DATA TO USE section start
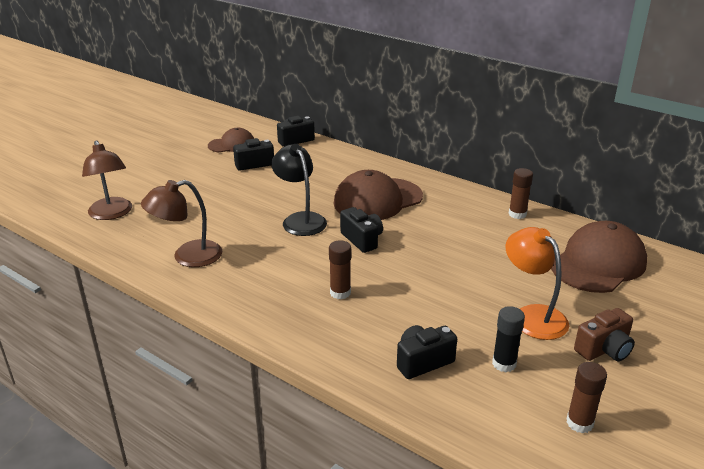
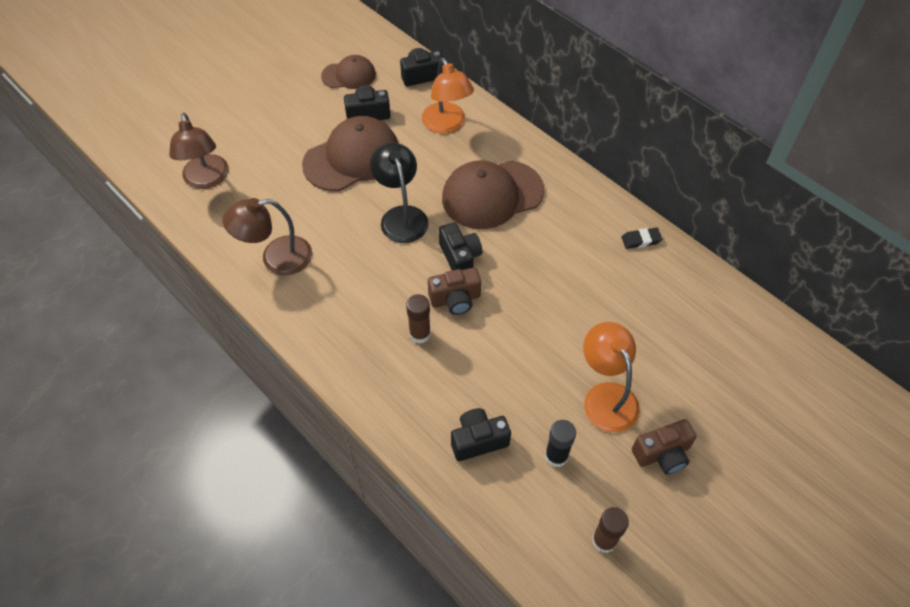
camera: 10 degrees right, 25 degrees up
brown glue stick [509,168,533,219] -> black eraser [621,228,662,249]
brown cap [551,221,647,293] -> brown cap moved to [302,116,398,191]
none -> orange lamp [422,58,474,134]
none -> brown camera [428,267,481,315]

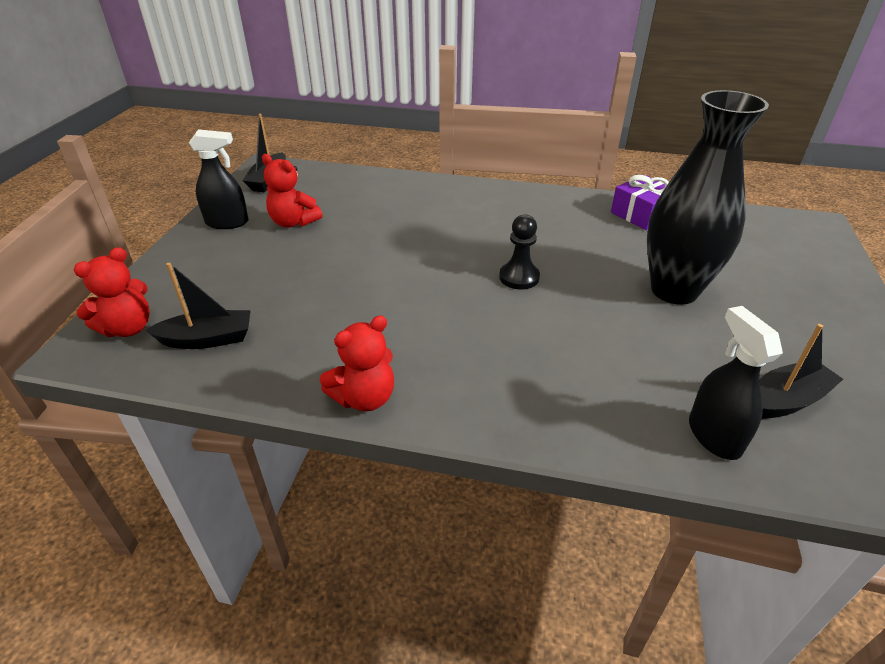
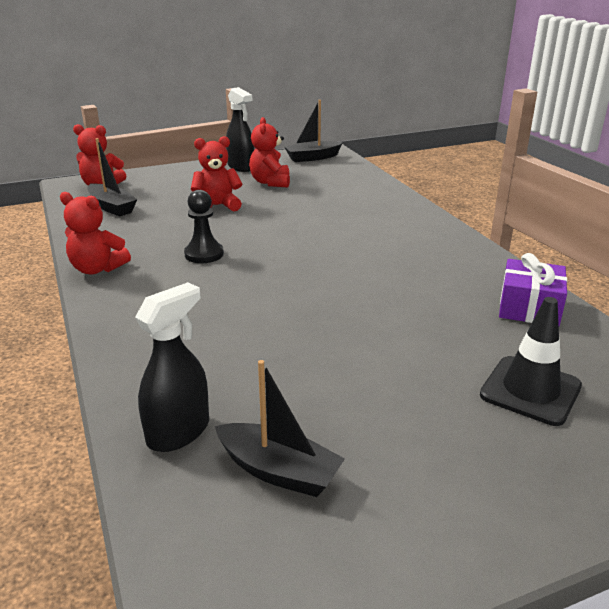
camera: 55 degrees right, 10 degrees down
black pawn [499,214,540,290] -> black pawn moved to [184,190,224,263]
black vase [647,90,769,305] -> none
none -> red teddy bear [191,136,242,211]
none -> black traffic cone [480,297,582,426]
DATA TO USE section end
◆ **WHAT THE EXERCISE ASKS**: Reproduce all the entries above exactly. Include no images.

◆ **TASK RESULT**:
camera: 10 degrees right, 25 degrees up
brown glue stick [509,168,533,219] -> black eraser [621,228,662,249]
brown cap [551,221,647,293] -> brown cap moved to [302,116,398,191]
none -> orange lamp [422,58,474,134]
none -> brown camera [428,267,481,315]

camera: 55 degrees right, 10 degrees down
black pawn [499,214,540,290] -> black pawn moved to [184,190,224,263]
black vase [647,90,769,305] -> none
none -> red teddy bear [191,136,242,211]
none -> black traffic cone [480,297,582,426]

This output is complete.